REQUEST: Select every line in the entries below that contains the word "pizz", and copy each of those lines.

____ INFORMATION SHOWN

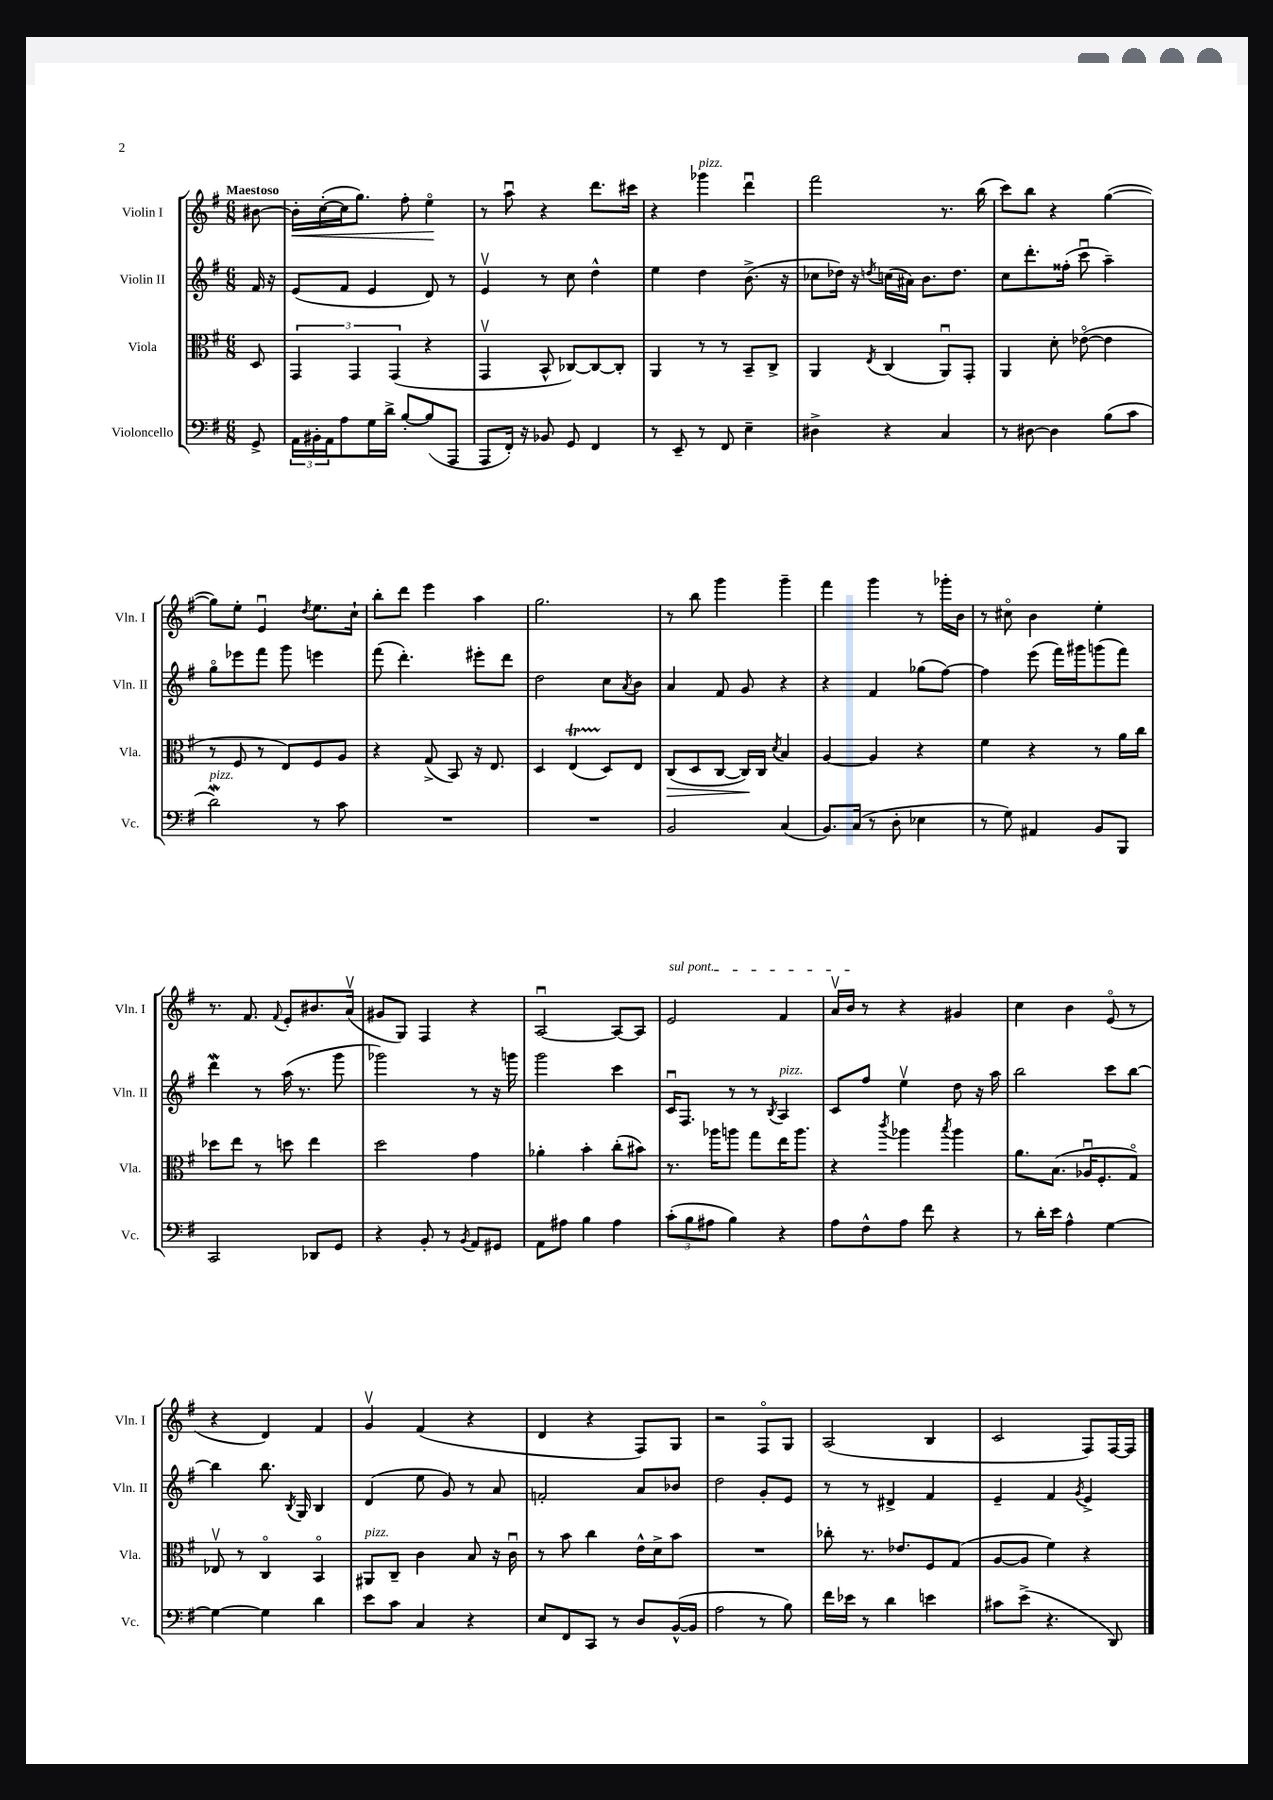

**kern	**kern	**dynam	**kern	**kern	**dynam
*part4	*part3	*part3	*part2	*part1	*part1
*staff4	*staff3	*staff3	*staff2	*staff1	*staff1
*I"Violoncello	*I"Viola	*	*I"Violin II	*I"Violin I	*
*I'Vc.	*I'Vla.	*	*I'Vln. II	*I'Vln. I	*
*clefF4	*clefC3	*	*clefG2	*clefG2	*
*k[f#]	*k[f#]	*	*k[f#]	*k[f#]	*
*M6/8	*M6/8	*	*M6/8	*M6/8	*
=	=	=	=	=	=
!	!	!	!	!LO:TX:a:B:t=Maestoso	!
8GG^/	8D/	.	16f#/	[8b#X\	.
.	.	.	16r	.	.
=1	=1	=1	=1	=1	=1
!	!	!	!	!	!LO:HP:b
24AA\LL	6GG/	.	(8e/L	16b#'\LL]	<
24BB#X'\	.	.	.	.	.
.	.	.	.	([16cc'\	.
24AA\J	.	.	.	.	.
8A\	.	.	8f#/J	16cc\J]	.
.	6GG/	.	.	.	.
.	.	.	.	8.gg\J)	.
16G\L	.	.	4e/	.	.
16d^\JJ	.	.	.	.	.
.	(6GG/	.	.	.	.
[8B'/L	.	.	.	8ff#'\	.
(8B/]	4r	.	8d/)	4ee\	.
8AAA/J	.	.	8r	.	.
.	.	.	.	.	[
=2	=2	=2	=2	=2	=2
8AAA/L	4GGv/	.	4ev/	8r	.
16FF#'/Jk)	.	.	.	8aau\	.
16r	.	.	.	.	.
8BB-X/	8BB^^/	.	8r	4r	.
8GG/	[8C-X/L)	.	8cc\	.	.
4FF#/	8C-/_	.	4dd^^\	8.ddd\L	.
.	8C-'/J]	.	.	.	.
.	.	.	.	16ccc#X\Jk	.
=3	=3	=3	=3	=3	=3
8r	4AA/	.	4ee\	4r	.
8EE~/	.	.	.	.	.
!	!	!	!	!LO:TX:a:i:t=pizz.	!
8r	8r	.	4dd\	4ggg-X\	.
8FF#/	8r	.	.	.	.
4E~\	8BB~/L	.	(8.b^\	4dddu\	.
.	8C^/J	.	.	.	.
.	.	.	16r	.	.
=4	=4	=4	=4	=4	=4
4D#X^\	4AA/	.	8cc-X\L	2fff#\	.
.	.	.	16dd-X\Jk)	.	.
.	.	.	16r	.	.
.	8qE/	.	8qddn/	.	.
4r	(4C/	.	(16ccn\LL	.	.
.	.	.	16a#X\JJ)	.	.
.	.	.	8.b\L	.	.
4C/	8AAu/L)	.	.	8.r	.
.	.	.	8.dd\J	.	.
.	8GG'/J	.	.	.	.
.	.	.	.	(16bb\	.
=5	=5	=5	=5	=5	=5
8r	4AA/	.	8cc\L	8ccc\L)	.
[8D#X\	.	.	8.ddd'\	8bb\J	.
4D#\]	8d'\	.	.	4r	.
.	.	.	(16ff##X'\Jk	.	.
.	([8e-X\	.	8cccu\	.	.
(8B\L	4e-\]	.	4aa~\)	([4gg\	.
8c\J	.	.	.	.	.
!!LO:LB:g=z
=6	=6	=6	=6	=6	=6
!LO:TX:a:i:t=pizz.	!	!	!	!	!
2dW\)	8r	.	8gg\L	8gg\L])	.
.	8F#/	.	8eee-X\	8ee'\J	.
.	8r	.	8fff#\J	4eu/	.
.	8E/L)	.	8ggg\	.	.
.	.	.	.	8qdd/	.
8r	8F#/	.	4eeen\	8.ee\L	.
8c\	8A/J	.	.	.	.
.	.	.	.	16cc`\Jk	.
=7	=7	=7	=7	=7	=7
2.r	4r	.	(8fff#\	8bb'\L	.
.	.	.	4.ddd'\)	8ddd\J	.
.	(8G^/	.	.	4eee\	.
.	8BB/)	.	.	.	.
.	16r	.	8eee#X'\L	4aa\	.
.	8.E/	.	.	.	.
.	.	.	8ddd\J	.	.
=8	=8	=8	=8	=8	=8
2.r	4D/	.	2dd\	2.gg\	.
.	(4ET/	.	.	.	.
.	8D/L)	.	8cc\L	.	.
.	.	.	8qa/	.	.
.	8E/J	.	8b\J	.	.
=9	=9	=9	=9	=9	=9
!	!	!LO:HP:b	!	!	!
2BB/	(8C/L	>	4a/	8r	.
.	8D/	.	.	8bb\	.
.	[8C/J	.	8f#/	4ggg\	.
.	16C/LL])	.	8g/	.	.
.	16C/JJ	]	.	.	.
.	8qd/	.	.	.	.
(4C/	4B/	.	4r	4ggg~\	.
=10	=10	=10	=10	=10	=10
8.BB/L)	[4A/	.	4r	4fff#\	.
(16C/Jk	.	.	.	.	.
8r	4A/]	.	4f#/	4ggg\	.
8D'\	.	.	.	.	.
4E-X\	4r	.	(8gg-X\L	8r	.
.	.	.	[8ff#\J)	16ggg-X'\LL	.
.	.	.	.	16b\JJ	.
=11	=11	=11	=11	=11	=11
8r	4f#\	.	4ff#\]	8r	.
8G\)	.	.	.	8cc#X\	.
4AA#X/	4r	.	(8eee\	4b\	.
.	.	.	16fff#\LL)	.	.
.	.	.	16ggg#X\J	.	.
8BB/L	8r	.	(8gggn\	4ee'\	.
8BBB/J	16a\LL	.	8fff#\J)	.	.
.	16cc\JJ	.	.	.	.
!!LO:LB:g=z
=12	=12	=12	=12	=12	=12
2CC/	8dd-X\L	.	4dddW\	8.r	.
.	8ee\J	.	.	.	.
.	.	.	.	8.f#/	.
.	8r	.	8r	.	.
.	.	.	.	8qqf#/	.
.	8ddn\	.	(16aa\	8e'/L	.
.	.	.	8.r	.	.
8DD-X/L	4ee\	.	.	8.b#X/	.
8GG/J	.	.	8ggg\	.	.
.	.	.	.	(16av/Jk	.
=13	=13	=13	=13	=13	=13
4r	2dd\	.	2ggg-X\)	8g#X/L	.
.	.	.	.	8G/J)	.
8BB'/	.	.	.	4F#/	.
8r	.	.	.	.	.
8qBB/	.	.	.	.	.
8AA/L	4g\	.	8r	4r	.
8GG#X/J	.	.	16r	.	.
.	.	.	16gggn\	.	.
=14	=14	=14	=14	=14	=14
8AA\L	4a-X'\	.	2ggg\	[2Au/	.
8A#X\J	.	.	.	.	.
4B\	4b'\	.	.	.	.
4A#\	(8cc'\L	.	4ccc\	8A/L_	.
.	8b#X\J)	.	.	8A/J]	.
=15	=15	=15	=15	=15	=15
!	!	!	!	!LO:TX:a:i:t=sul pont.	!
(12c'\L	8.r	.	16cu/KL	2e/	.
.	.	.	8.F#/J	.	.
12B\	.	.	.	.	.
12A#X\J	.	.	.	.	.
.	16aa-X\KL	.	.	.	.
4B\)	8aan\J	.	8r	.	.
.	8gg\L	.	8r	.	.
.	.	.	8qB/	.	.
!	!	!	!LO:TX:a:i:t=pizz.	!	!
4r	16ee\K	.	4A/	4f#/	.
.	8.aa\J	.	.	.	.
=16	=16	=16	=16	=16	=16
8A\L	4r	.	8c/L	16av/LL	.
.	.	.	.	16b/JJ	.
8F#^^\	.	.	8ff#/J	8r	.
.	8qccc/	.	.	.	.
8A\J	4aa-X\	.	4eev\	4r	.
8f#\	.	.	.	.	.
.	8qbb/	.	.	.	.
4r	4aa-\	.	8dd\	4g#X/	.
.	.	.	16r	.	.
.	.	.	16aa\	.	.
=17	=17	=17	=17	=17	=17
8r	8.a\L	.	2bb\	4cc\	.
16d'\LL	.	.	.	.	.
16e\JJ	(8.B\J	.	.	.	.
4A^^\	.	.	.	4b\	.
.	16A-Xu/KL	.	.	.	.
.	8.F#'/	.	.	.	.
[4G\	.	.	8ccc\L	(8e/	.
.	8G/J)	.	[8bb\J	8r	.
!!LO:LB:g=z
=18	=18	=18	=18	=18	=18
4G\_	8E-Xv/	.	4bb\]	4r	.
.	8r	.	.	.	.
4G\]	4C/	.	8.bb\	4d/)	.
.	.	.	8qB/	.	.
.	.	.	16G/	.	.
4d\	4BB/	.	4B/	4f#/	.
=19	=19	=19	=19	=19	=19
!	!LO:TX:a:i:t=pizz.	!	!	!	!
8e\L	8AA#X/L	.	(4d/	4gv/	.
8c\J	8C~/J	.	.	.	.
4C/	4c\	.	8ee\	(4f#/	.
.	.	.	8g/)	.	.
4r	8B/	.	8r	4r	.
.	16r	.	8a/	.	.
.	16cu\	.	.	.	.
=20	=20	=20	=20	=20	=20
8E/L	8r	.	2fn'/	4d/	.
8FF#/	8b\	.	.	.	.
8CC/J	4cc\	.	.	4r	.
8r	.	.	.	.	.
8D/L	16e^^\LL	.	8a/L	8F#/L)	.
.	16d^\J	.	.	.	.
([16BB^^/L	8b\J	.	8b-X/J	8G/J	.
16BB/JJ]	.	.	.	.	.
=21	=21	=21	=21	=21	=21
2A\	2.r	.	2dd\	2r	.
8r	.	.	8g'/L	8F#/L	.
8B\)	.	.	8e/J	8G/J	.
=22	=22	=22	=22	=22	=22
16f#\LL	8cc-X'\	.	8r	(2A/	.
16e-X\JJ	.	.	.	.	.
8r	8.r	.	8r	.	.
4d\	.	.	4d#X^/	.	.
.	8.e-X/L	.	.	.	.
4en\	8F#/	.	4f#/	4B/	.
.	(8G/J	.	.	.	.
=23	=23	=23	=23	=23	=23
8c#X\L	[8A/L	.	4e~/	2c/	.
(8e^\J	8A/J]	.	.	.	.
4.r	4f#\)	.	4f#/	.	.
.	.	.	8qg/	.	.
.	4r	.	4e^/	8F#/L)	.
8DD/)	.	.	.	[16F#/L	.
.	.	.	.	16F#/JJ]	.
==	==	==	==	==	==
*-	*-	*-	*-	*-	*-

________

ANSWER FOR THIS EXERCISE:
!	!	!	!	!LO:TX:a:i:t=pizz.	!
!LO:TX:a:i:t=pizz.	!	!	!	!	!
!	!	!	!LO:TX:a:i:t=pizz.	!	!
!	!LO:TX:a:i:t=pizz.	!	!	!	!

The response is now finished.